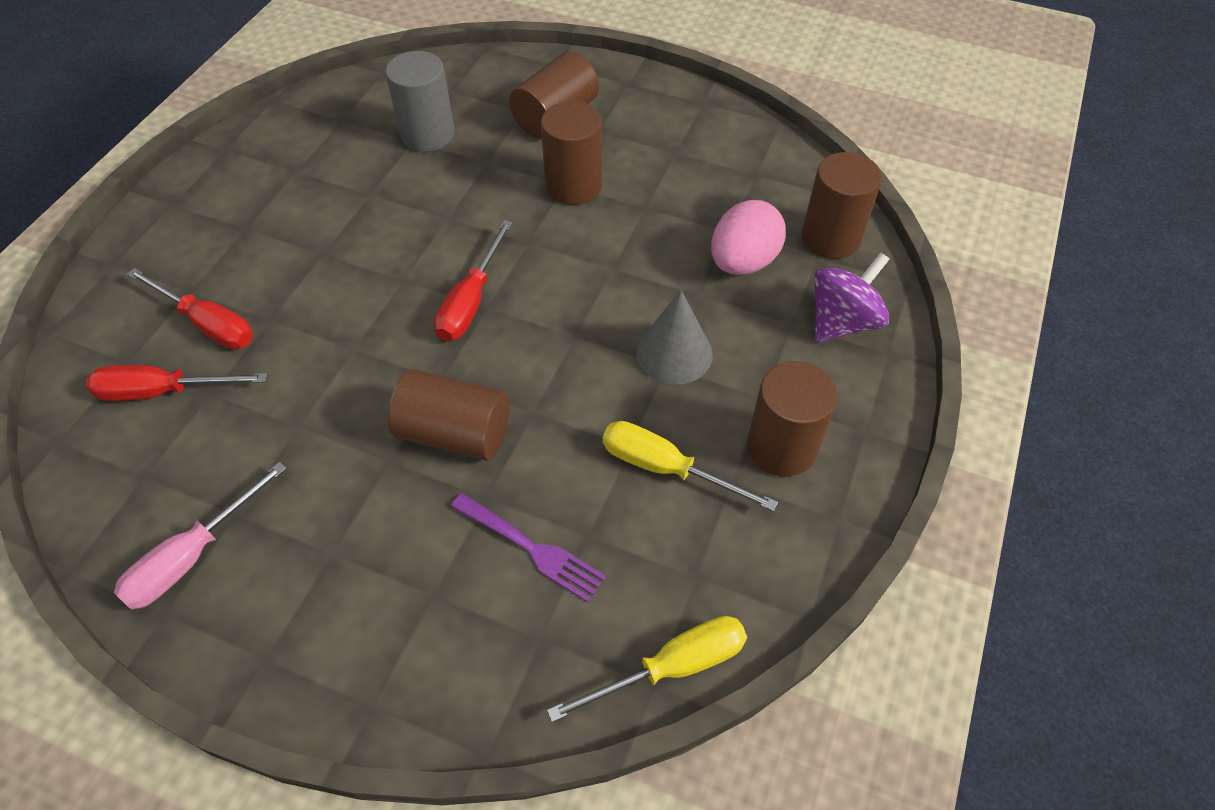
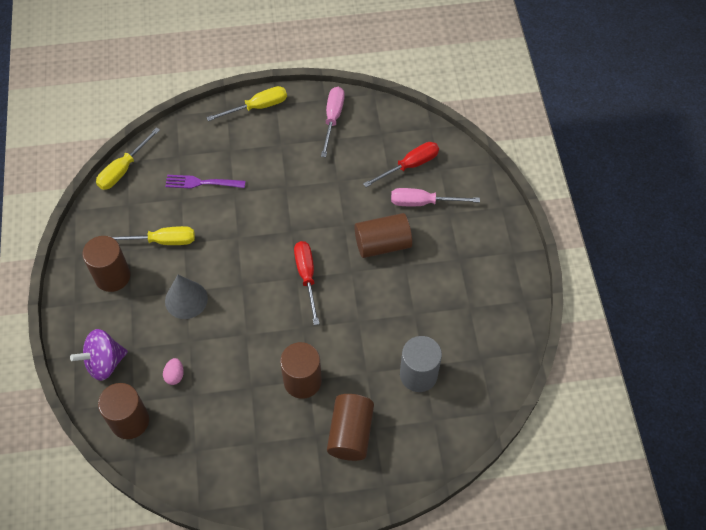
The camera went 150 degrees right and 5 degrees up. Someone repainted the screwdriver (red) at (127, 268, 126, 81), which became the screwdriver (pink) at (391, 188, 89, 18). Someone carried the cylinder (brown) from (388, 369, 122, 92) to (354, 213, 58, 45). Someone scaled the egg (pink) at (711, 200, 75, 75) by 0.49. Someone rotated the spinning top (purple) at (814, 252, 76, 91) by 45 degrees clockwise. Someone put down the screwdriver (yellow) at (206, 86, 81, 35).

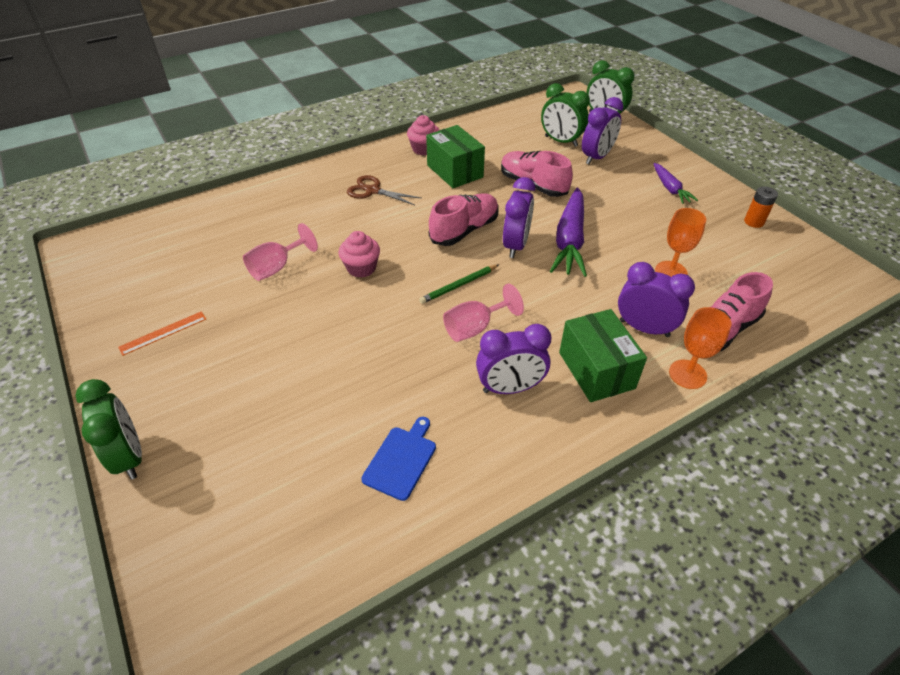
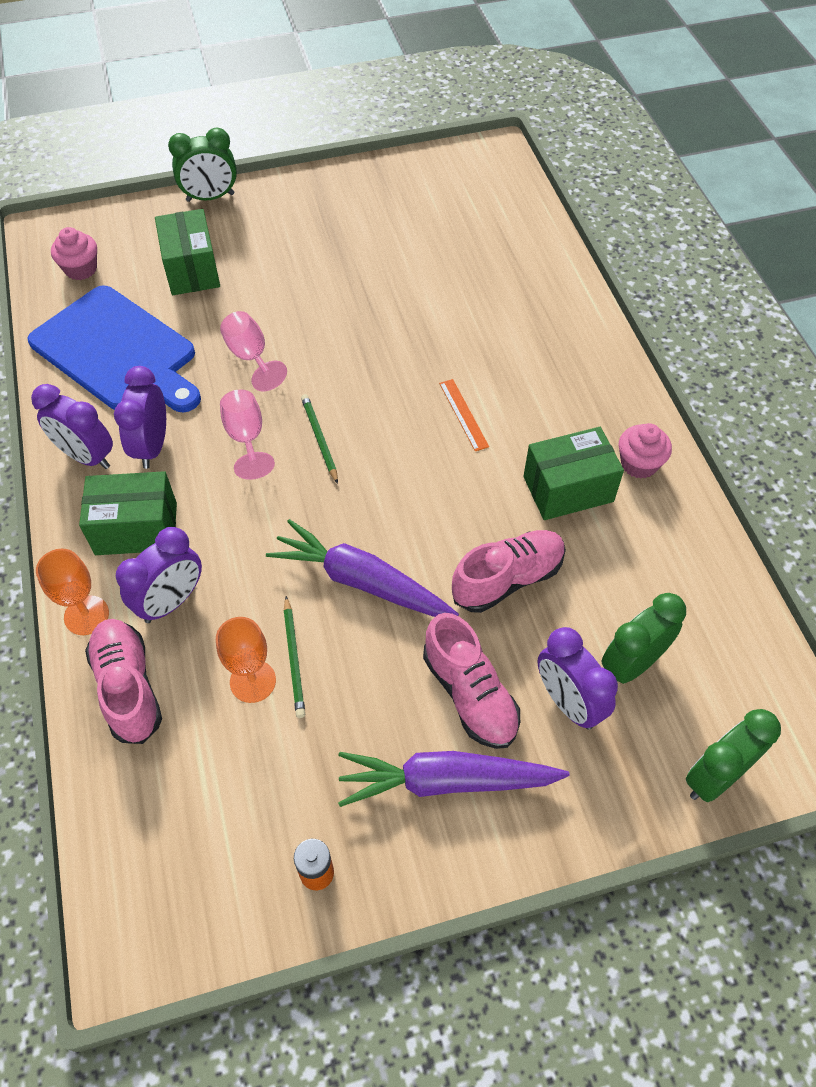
The camera went 105 degrees right and 10 degrees up. Someone carried the ruler (orange) from (118, 311, 88, 45) to (439, 379, 50, 72). Someone carried the goblet (pink) from (243, 223, 75, 58) to (220, 311, 67, 81). Someone carried the cupcake (pink) from (338, 231, 42, 47) to (51, 227, 46, 53). Someone took away the scissors (brown) at (347, 175, 74, 30). Someone scaled the cutting board (blue) at (361, 417, 75, 84) by 2.30. Someone carried the shoe (pink) from (429, 193, 70, 53) to (423, 613, 97, 136). Someone carried the clock (purple) from (503, 177, 32, 81) to (31, 384, 82, 85). Someone scaled the carrot (purple) at (653, 163, 45, 41) by 1.78. Someone put down the box (green) at (155, 209, 65, 86). Someone put down the pencil (green) at (284, 596, 21, 122).

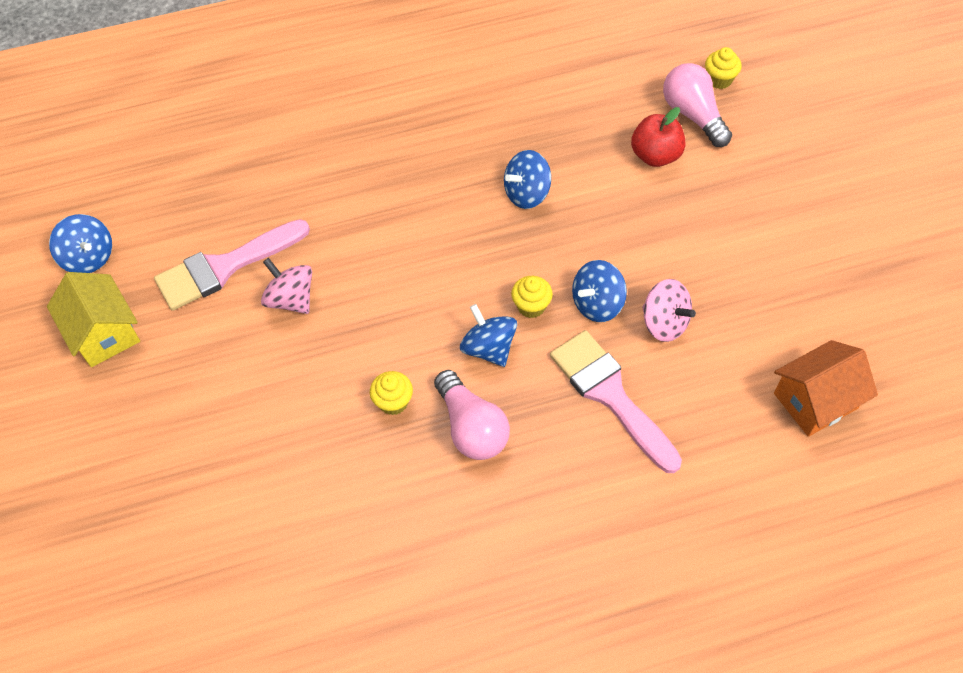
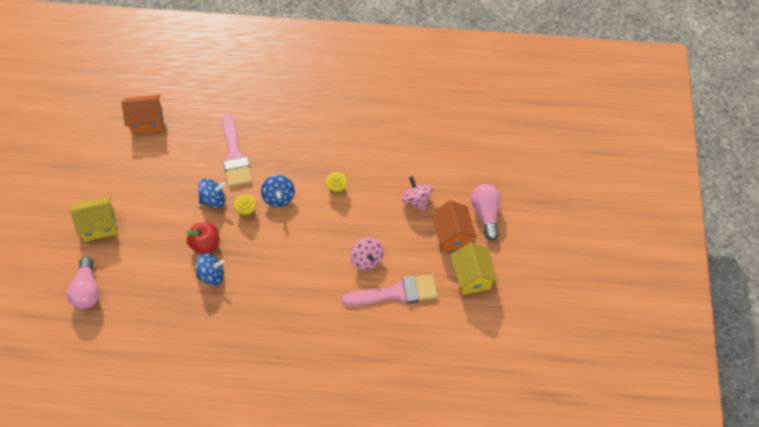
The camera went 160 degrees left and 0 degrees up. Someone took away the spinning top (blue) at (49, 214, 63, 59). Someone carried the light bulb (pink) from (434, 370, 76, 90) to (471, 184, 30, 57). Someone carried the apple (red) from (631, 107, 54, 60) to (186, 223, 34, 31). Someone carried the spinning top (pink) from (642, 279, 54, 63) to (401, 176, 32, 35). Someone took away the cupcake (yellow) at (705, 47, 37, 42). Someone put down the house (yellow) at (70, 196, 48, 45). Someone put down the house (orange) at (431, 200, 46, 52).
+++
§ **EXERCISE DETAILS**: An exact copy of the listing above, minus its pictures, is what is needed here.

§ **RESPONSE FOR THIS EXERCISE**:
The camera went 150 degrees right and 5 degrees up. Someone repainted the screwdriver (red) at (127, 268, 126, 81), which became the screwdriver (pink) at (391, 188, 89, 18). Someone carried the cylinder (brown) from (388, 369, 122, 92) to (354, 213, 58, 45). Someone scaled the egg (pink) at (711, 200, 75, 75) by 0.49. Someone rotated the spinning top (purple) at (814, 252, 76, 91) by 45 degrees clockwise. Someone put down the screwdriver (yellow) at (206, 86, 81, 35).

The camera went 105 degrees right and 10 degrees up. Someone carried the ruler (orange) from (118, 311, 88, 45) to (439, 379, 50, 72). Someone carried the goblet (pink) from (243, 223, 75, 58) to (220, 311, 67, 81). Someone carried the cupcake (pink) from (338, 231, 42, 47) to (51, 227, 46, 53). Someone took away the scissors (brown) at (347, 175, 74, 30). Someone scaled the cutting board (blue) at (361, 417, 75, 84) by 2.30. Someone carried the shoe (pink) from (429, 193, 70, 53) to (423, 613, 97, 136). Someone carried the clock (purple) from (503, 177, 32, 81) to (31, 384, 82, 85). Someone scaled the carrot (purple) at (653, 163, 45, 41) by 1.78. Someone put down the box (green) at (155, 209, 65, 86). Someone put down the pencil (green) at (284, 596, 21, 122).

The camera went 160 degrees left and 0 degrees up. Someone took away the spinning top (blue) at (49, 214, 63, 59). Someone carried the light bulb (pink) from (434, 370, 76, 90) to (471, 184, 30, 57). Someone carried the apple (red) from (631, 107, 54, 60) to (186, 223, 34, 31). Someone carried the spinning top (pink) from (642, 279, 54, 63) to (401, 176, 32, 35). Someone took away the cupcake (yellow) at (705, 47, 37, 42). Someone put down the house (yellow) at (70, 196, 48, 45). Someone put down the house (orange) at (431, 200, 46, 52).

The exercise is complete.